**EXERCISE GOAL:** Among the entries below, copy every line that carries the word "plate".

**INPUT RECORDS:**
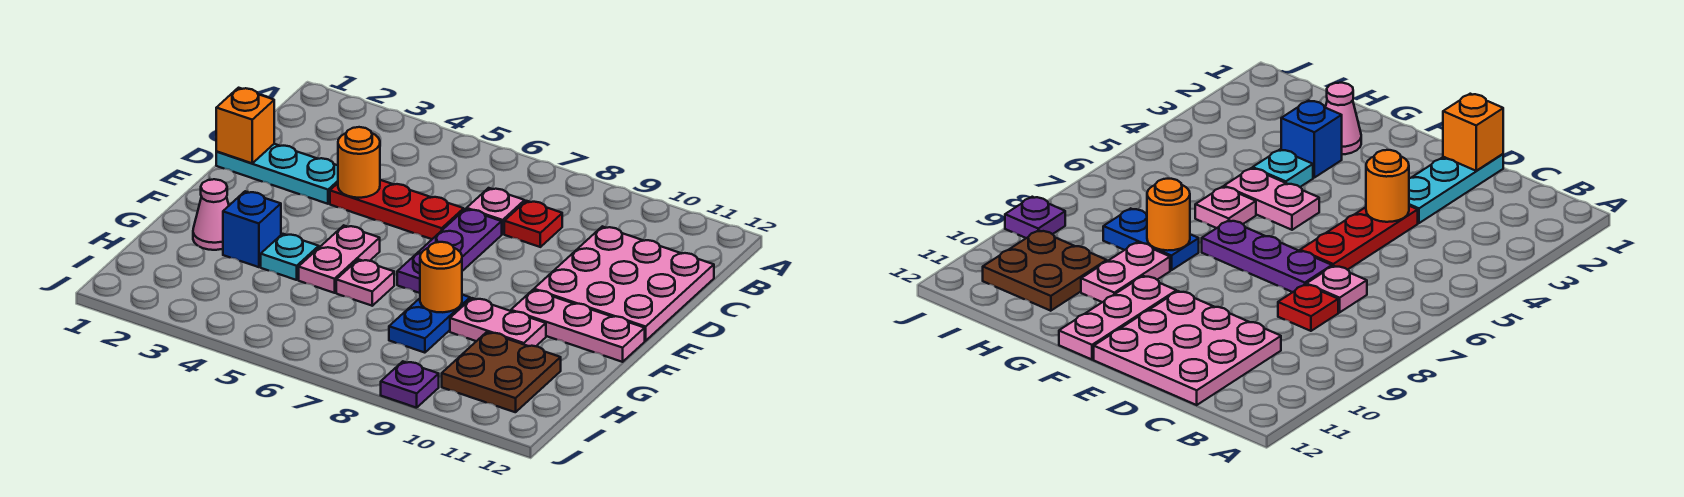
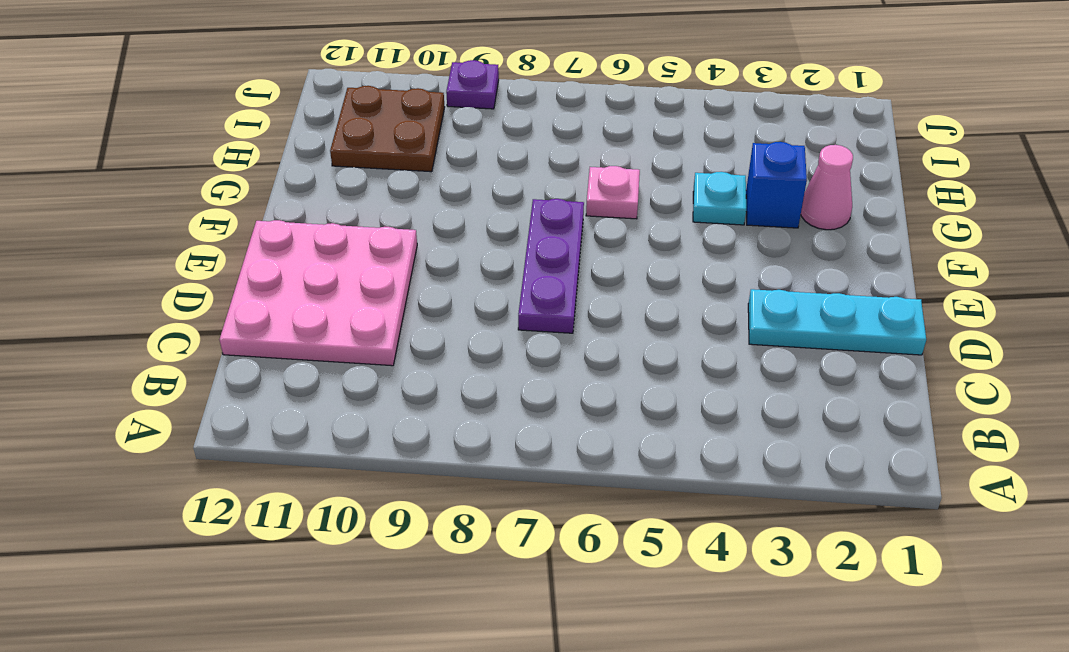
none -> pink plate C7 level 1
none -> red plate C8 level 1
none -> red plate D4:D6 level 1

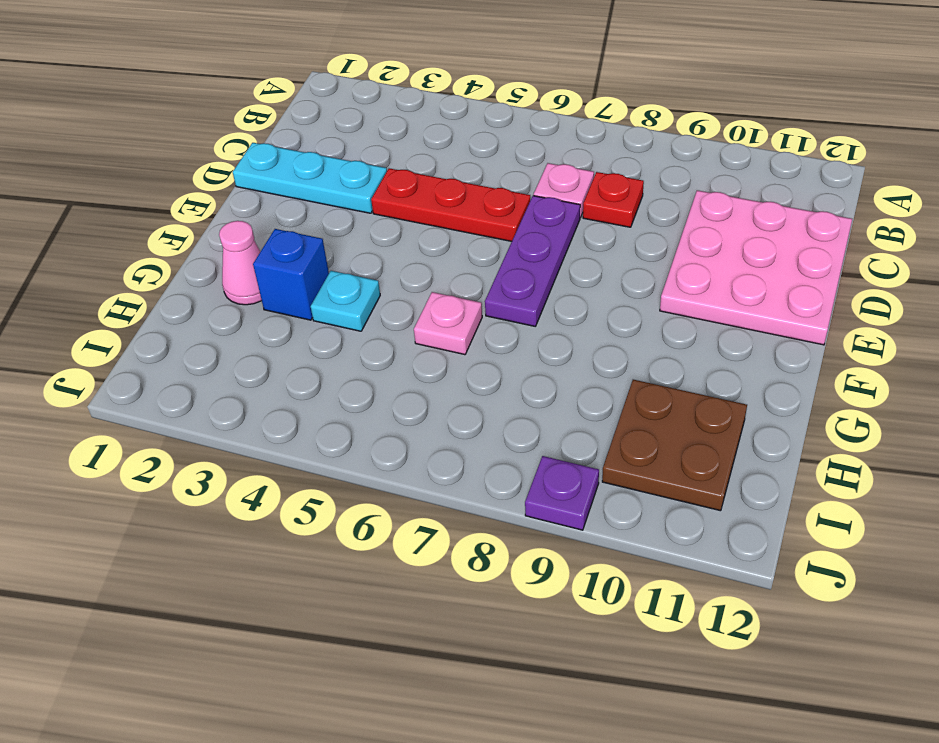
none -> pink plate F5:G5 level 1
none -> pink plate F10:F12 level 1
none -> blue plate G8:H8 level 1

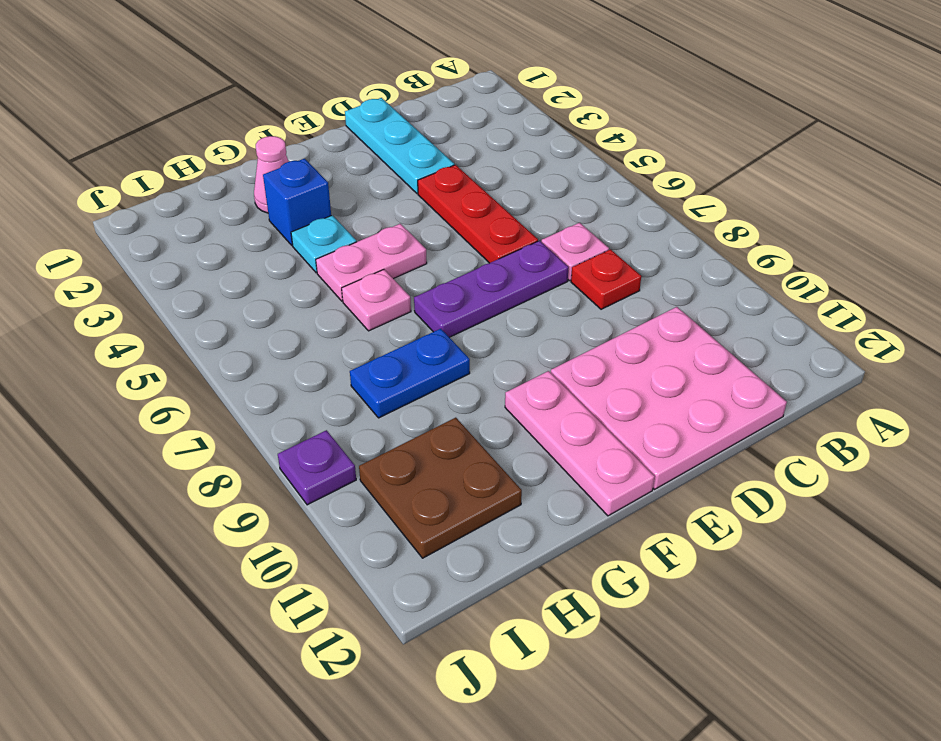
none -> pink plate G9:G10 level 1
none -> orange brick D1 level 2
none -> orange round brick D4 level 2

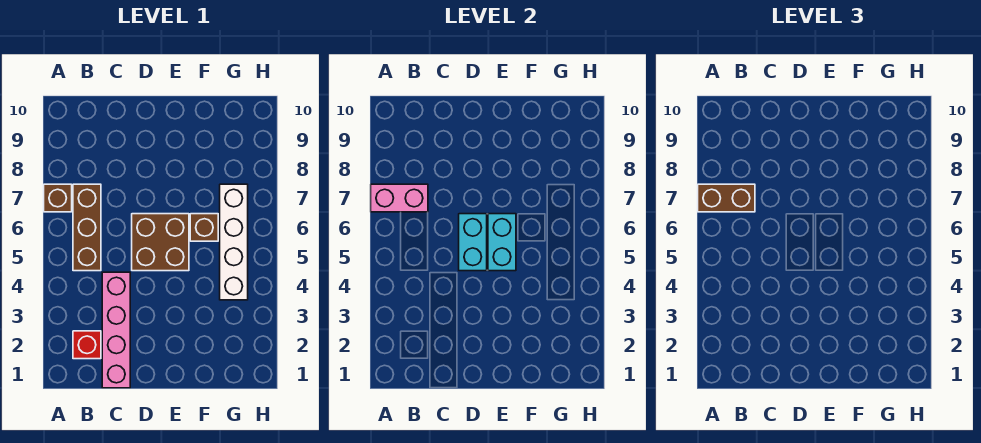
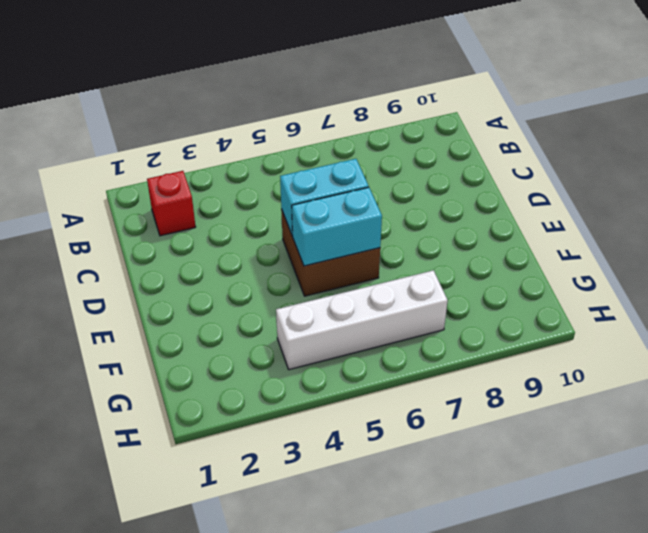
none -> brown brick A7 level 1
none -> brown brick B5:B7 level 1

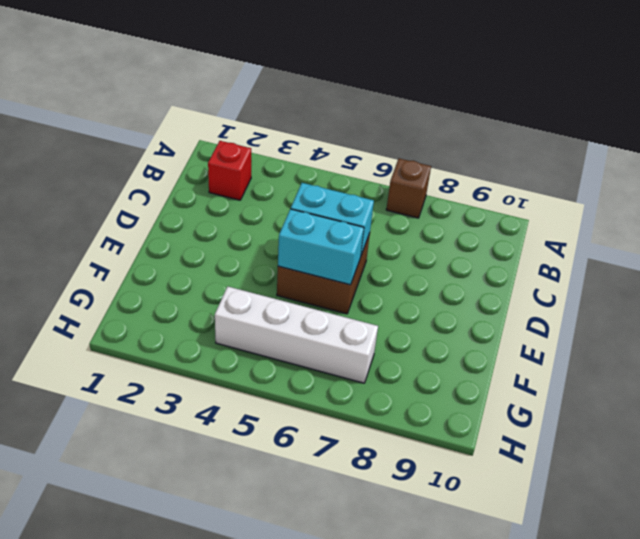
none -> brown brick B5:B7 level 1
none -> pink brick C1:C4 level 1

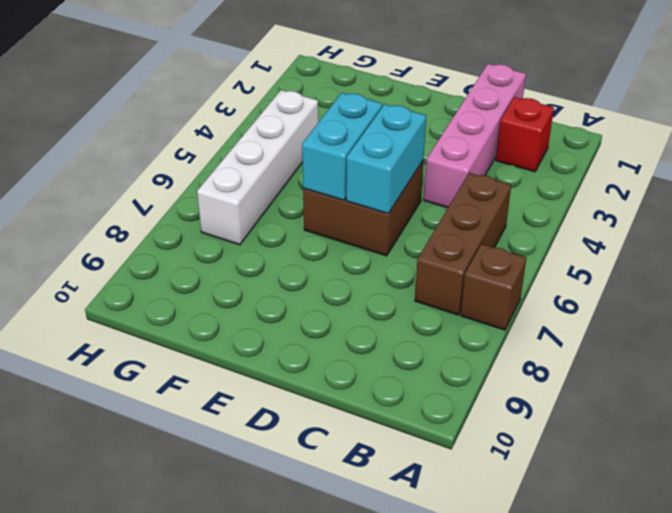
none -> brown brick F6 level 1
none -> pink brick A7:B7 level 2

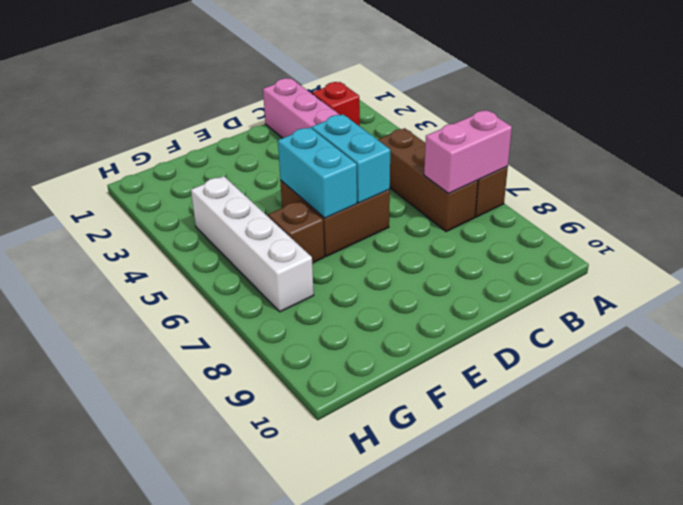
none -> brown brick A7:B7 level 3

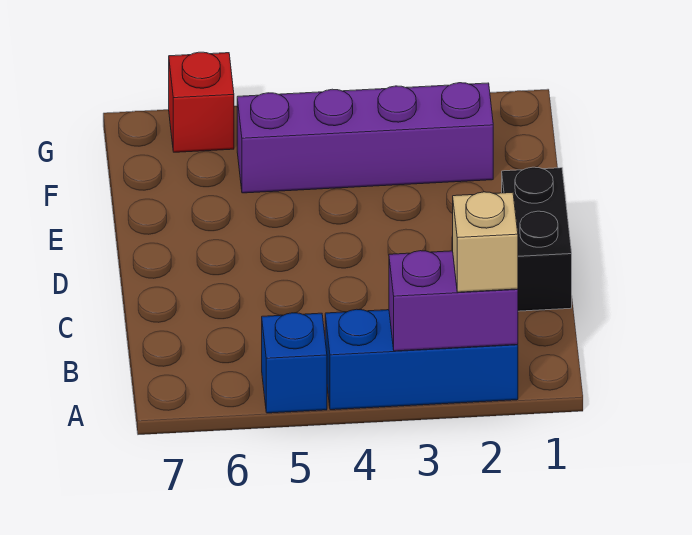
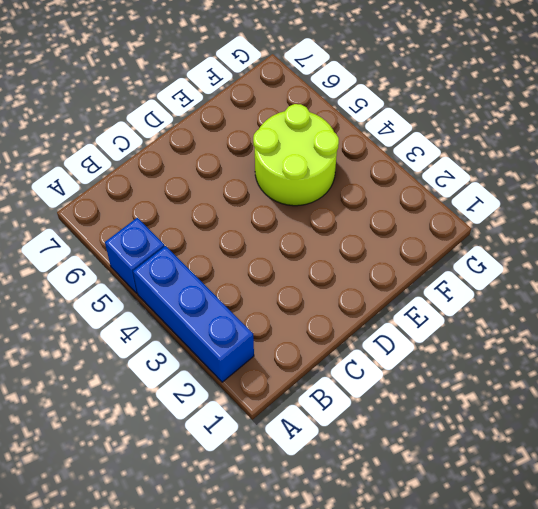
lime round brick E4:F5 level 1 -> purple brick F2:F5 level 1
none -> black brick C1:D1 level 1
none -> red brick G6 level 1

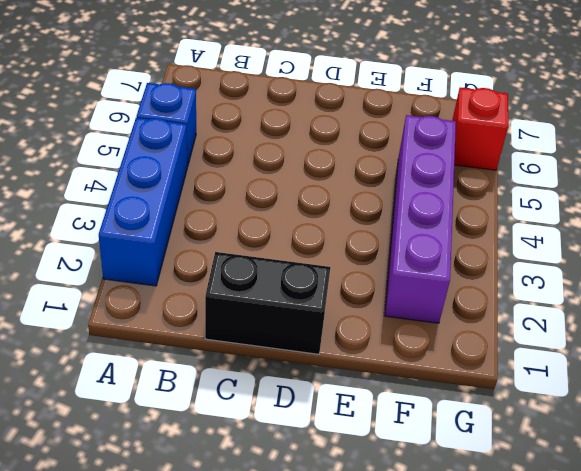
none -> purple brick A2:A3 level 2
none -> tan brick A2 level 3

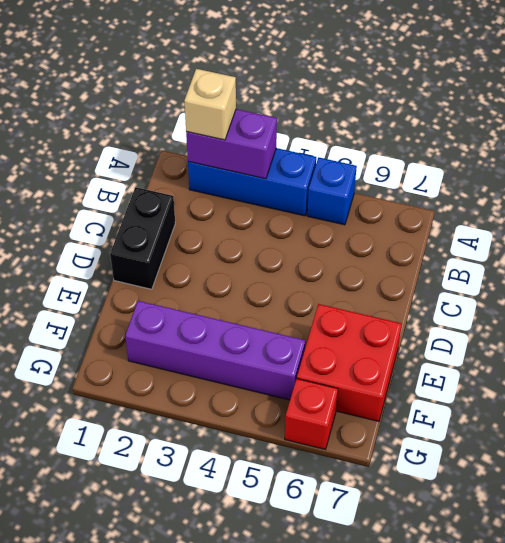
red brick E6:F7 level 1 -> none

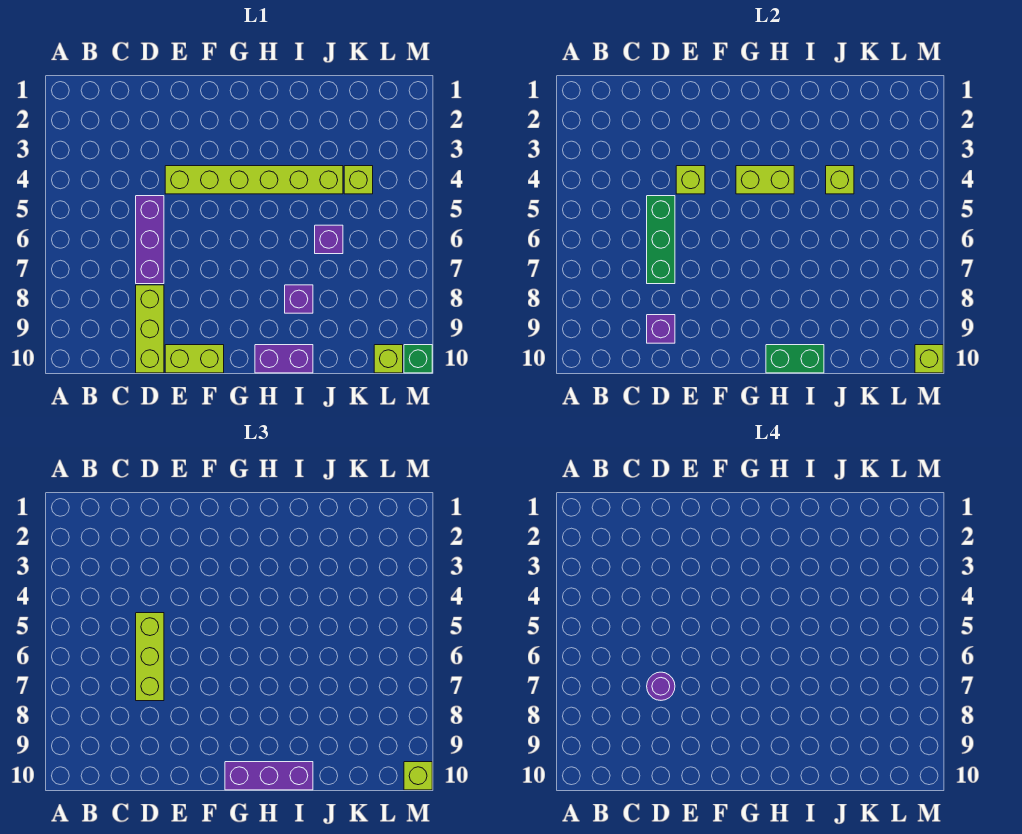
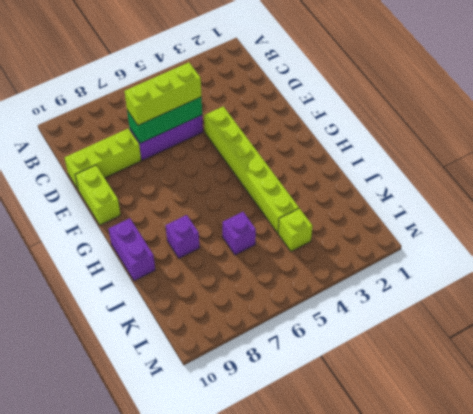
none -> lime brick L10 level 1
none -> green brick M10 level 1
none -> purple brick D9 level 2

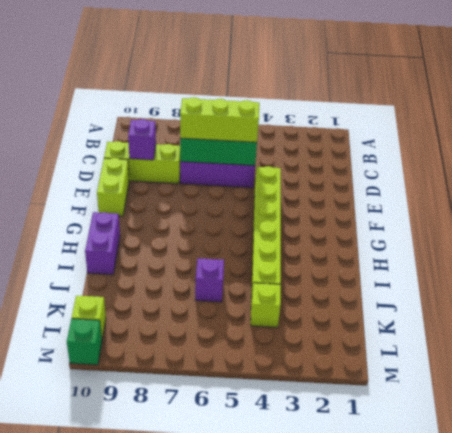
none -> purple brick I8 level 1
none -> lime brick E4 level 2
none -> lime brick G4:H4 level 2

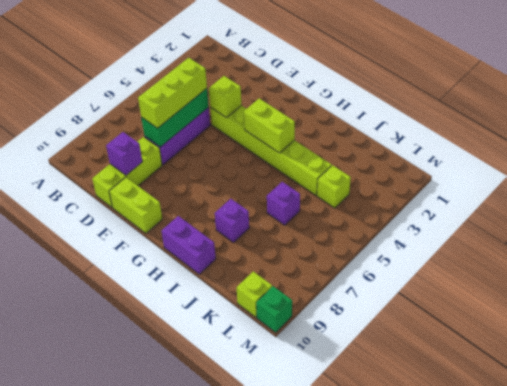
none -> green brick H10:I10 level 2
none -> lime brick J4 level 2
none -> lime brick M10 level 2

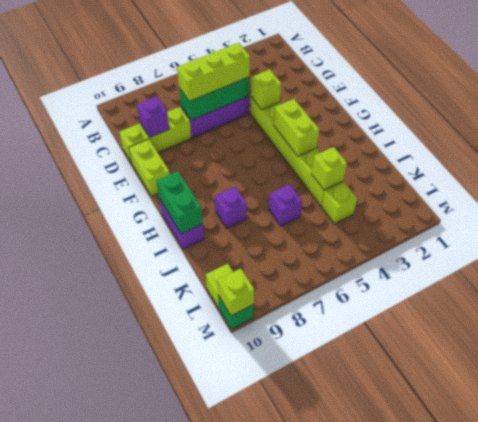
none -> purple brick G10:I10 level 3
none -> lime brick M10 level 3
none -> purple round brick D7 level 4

**SOLUTION:**
none -> pink plate C7 level 1
none -> red plate C8 level 1
none -> red plate D4:D6 level 1
none -> pink plate F5:G5 level 1
none -> pink plate F10:F12 level 1
none -> blue plate G8:H8 level 1
none -> pink plate G9:G10 level 1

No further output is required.